To-do item >> Look through the lines below for the word "moved", and copy every line that has it.

Material shown Block Start

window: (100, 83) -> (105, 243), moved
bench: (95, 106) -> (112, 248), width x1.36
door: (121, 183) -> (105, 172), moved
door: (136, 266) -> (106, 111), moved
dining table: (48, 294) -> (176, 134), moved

Material shown Block End

Answer to this exercise >>
window: (100, 83) -> (105, 243), moved
door: (121, 183) -> (105, 172), moved
door: (136, 266) -> (106, 111), moved
dining table: (48, 294) -> (176, 134), moved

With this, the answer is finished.